* Dataset excerpt
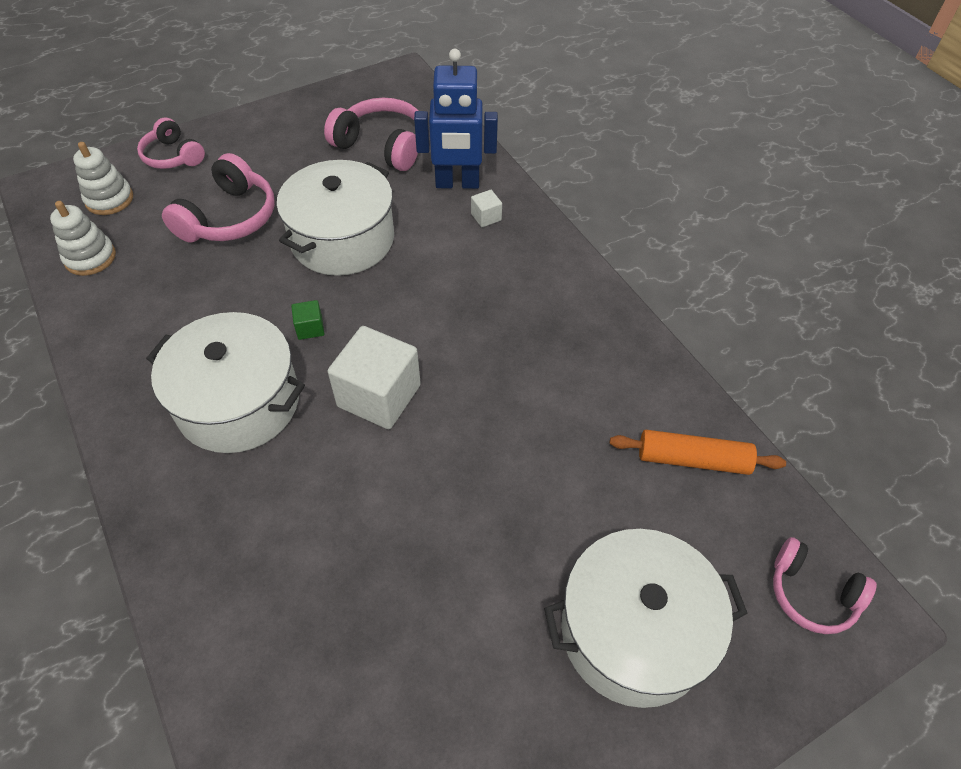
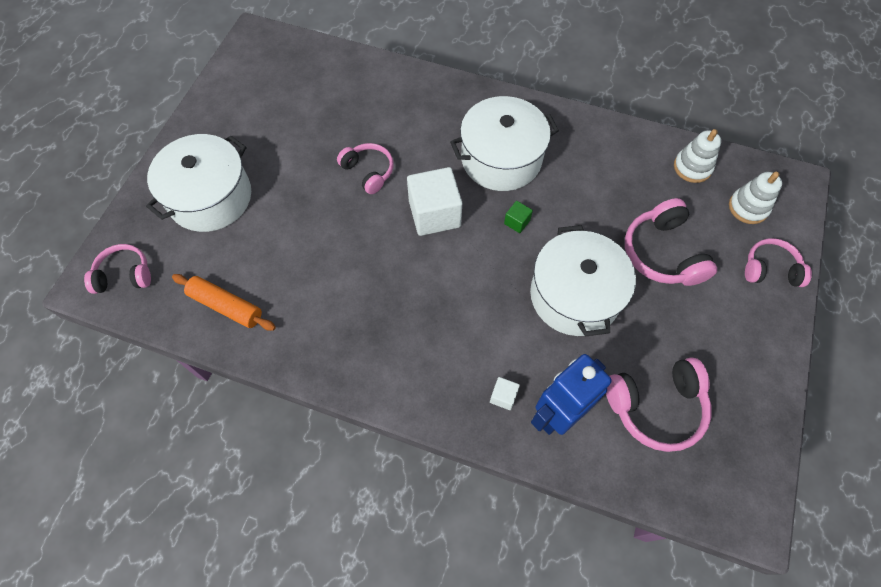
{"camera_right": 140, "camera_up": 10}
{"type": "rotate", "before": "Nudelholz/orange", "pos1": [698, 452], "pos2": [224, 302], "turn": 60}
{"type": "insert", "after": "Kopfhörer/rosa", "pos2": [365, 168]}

* Work required
Output the full listing above exactly, excluding all pictures.

* Result of the task
{"camera_right": 140, "camera_up": 10}
{"type": "rotate", "before": "Nudelholz/orange", "pos1": [698, 452], "pos2": [224, 302], "turn": 60}
{"type": "insert", "after": "Kopfhörer/rosa", "pos2": [365, 168]}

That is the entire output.